──────── THE DATA ────────

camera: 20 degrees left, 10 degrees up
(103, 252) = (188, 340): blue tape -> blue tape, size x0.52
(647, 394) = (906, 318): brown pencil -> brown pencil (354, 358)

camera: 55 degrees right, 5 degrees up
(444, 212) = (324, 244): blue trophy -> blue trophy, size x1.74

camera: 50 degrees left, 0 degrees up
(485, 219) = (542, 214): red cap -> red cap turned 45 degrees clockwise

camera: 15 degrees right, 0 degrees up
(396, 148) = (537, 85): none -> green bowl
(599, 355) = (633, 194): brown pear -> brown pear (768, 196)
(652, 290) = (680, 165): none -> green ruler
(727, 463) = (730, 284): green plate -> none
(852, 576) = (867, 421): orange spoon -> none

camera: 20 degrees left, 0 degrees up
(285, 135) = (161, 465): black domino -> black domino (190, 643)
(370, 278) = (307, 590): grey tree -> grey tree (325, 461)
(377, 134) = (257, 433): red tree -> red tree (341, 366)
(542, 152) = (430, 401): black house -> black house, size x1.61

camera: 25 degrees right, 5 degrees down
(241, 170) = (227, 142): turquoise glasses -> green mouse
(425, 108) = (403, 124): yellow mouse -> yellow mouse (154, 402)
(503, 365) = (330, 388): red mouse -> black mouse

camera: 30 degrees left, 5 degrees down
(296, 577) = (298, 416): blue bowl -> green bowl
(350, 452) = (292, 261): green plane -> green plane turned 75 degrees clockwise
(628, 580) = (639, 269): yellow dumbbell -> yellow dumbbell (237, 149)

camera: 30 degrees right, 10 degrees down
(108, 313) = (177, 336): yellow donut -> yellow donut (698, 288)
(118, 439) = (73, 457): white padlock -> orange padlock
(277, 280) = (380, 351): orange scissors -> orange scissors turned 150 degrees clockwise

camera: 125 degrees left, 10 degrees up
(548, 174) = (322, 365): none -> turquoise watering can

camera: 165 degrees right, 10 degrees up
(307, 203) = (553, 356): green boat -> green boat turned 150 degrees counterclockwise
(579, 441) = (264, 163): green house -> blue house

────────

### GOAL OF THE EXERCISE:
From the line that contains "camera: 165 degrees right, 10 degrees up" through the last line of the records above, copy every line exactly and leave out the rest.

### RESPONSE TO THIS TASK:
camera: 165 degrees right, 10 degrees up
(307, 203) = (553, 356): green boat -> green boat turned 150 degrees counterclockwise
(579, 441) = (264, 163): green house -> blue house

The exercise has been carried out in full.